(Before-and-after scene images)
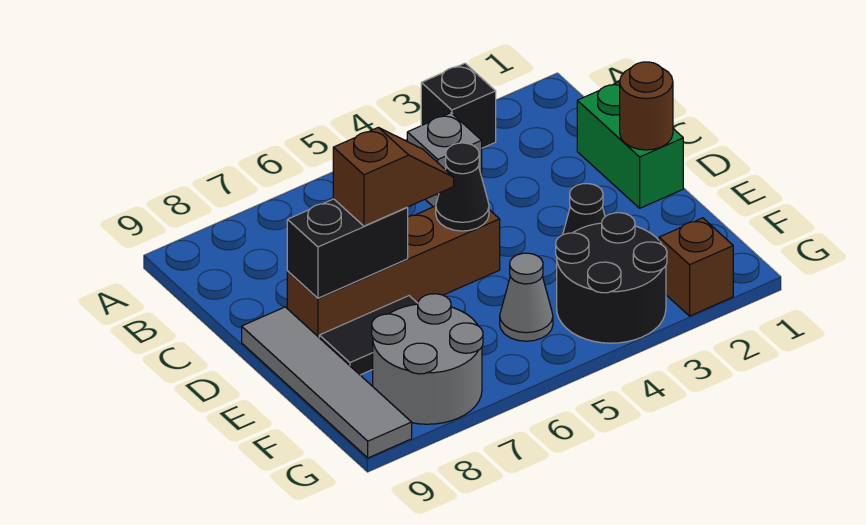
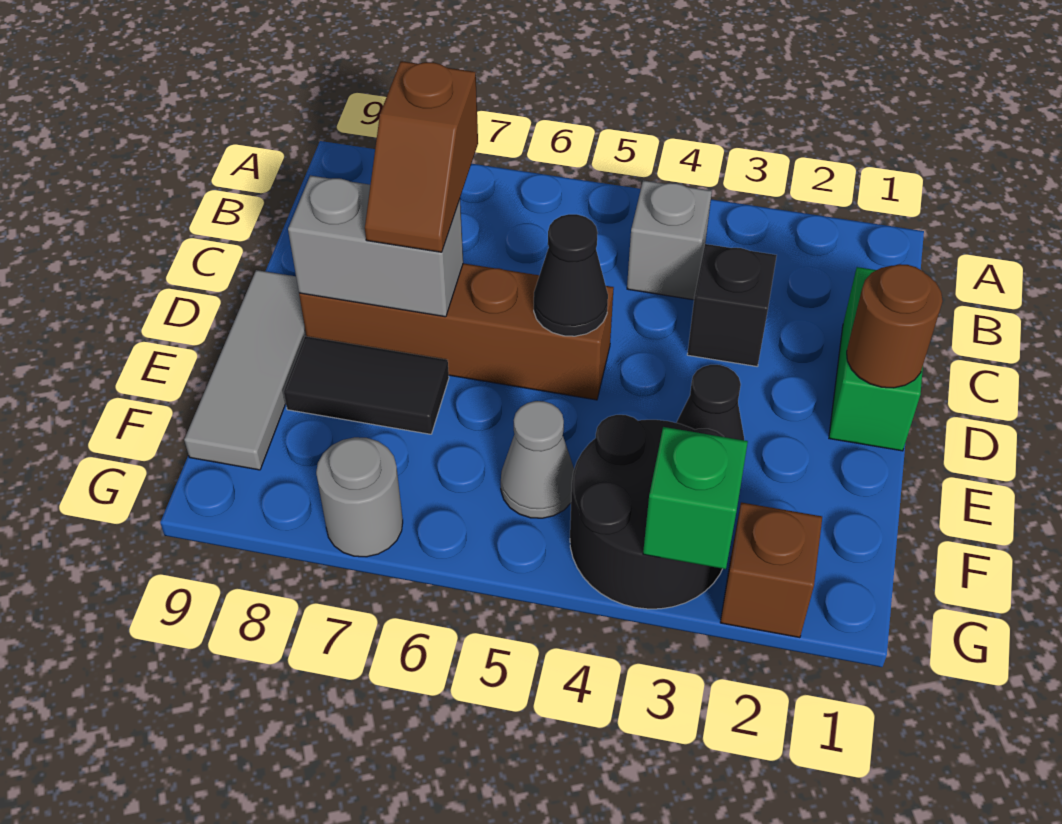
black brick A3 level 1 -> black brick C3 level 1
brown slope D6:D7 level 3 top 7 -> brown slope C7:D7 level 3 top C
black brick D7:D8 level 2 -> grey brick D7:D8 level 2
grey tile D9:G9 level 1 -> grey tile D9:F9 level 1
grey round brick F7:G8 level 1 -> grey round brick G7 level 1
none -> green brick G3 level 2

--- Work to complete ---
The result should be all the records, retyped exactly, with no pictures among them.

--- Result ---
black brick A3 level 1 -> black brick C3 level 1
brown slope D6:D7 level 3 top 7 -> brown slope C7:D7 level 3 top C
black brick D7:D8 level 2 -> grey brick D7:D8 level 2
grey tile D9:G9 level 1 -> grey tile D9:F9 level 1
grey round brick F7:G8 level 1 -> grey round brick G7 level 1
none -> green brick G3 level 2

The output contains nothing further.